**Task to complete:**
Please write each entry out again exactly as shown.

Items from a dataset

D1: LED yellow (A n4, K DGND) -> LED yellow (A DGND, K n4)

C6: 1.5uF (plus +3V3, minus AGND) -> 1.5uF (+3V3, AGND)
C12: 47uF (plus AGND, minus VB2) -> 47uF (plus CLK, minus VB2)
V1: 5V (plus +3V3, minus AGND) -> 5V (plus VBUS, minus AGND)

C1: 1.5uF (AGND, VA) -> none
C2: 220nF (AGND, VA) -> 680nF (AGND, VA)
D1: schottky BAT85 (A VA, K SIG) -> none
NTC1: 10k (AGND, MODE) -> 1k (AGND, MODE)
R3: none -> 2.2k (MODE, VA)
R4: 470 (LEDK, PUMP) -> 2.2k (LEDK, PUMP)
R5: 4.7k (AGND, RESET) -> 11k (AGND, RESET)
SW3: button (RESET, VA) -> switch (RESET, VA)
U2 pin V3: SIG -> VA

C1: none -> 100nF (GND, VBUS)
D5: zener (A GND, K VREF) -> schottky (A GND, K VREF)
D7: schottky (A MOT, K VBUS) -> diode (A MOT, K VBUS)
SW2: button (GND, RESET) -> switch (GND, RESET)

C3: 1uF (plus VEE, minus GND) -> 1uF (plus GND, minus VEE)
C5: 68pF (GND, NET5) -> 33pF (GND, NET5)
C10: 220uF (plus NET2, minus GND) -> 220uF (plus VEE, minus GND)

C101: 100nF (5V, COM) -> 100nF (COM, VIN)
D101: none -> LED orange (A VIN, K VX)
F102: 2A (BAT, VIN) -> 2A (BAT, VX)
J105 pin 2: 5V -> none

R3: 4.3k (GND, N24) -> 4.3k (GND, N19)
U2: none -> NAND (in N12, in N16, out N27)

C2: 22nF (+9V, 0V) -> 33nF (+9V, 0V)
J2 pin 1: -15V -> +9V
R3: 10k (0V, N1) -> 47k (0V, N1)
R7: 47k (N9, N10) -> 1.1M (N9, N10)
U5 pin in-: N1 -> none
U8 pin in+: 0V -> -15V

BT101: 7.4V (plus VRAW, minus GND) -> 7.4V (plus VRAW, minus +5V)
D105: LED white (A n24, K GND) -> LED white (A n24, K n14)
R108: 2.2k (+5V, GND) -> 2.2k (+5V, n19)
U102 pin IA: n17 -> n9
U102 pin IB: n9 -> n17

**The answer:**
D1: LED yellow (A n4, K DGND) -> LED yellow (A DGND, K n4)

C6: 1.5uF (plus +3V3, minus AGND) -> 1.5uF (+3V3, AGND)
C12: 47uF (plus AGND, minus VB2) -> 47uF (plus CLK, minus VB2)
V1: 5V (plus +3V3, minus AGND) -> 5V (plus VBUS, minus AGND)

C1: 1.5uF (AGND, VA) -> none
C2: 220nF (AGND, VA) -> 680nF (AGND, VA)
D1: schottky BAT85 (A VA, K SIG) -> none
NTC1: 10k (AGND, MODE) -> 1k (AGND, MODE)
R3: none -> 2.2k (MODE, VA)
R4: 470 (LEDK, PUMP) -> 2.2k (LEDK, PUMP)
R5: 4.7k (AGND, RESET) -> 11k (AGND, RESET)
SW3: button (RESET, VA) -> switch (RESET, VA)
U2 pin V3: SIG -> VA

C1: none -> 100nF (GND, VBUS)
D5: zener (A GND, K VREF) -> schottky (A GND, K VREF)
D7: schottky (A MOT, K VBUS) -> diode (A MOT, K VBUS)
SW2: button (GND, RESET) -> switch (GND, RESET)

C3: 1uF (plus VEE, minus GND) -> 1uF (plus GND, minus VEE)
C5: 68pF (GND, NET5) -> 33pF (GND, NET5)
C10: 220uF (plus NET2, minus GND) -> 220uF (plus VEE, minus GND)

C101: 100nF (5V, COM) -> 100nF (COM, VIN)
D101: none -> LED orange (A VIN, K VX)
F102: 2A (BAT, VIN) -> 2A (BAT, VX)
J105 pin 2: 5V -> none

R3: 4.3k (GND, N24) -> 4.3k (GND, N19)
U2: none -> NAND (in N12, in N16, out N27)

C2: 22nF (+9V, 0V) -> 33nF (+9V, 0V)
J2 pin 1: -15V -> +9V
R3: 10k (0V, N1) -> 47k (0V, N1)
R7: 47k (N9, N10) -> 1.1M (N9, N10)
U5 pin in-: N1 -> none
U8 pin in+: 0V -> -15V

BT101: 7.4V (plus VRAW, minus GND) -> 7.4V (plus VRAW, minus +5V)
D105: LED white (A n24, K GND) -> LED white (A n24, K n14)
R108: 2.2k (+5V, GND) -> 2.2k (+5V, n19)
U102 pin IA: n17 -> n9
U102 pin IB: n9 -> n17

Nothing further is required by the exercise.